● **TASK INSTRUCTIONS**: Retype precisely the section of the data that starts at the line containing "white jar [270,387,340,481]" and runs to its final line, ends included.

● **RECORDED DATA**:
.....

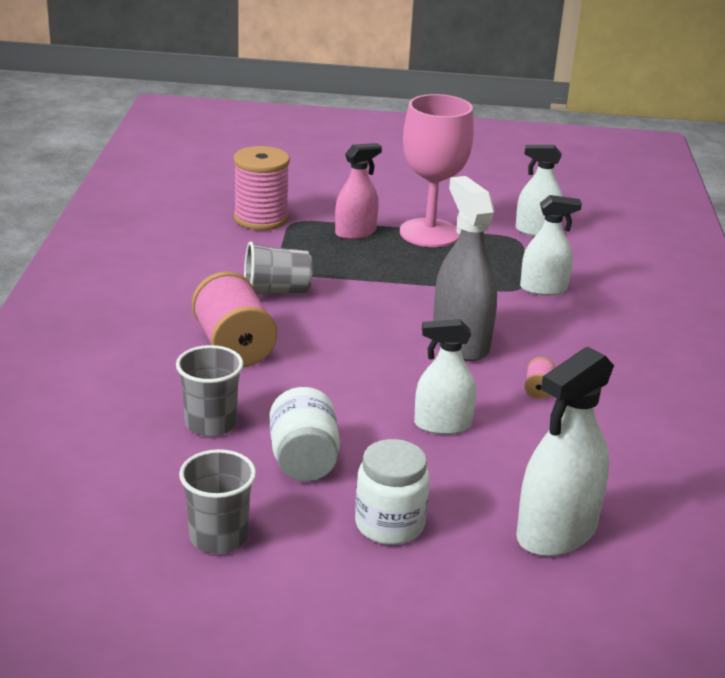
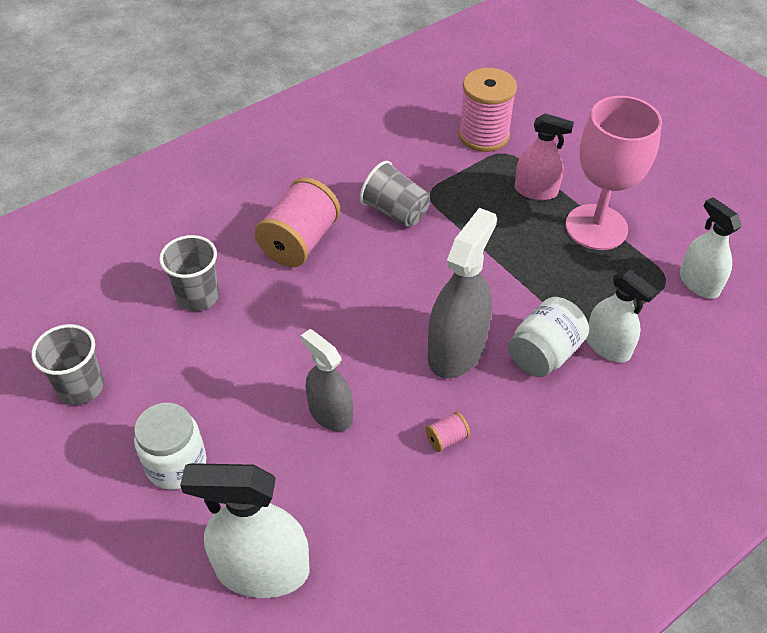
camera: 50 degrees right, 20 degrees up
white jar [270,387,340,481] -> white jar moved to [508,297,589,377]
white spray bottle [414,319,476,435] -> grey spray bottle [301,329,353,432]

.....

● **RESPONSE BELOW**:
white jar [270,387,340,481] -> white jar moved to [508,297,589,377]
white spray bottle [414,319,476,435] -> grey spray bottle [301,329,353,432]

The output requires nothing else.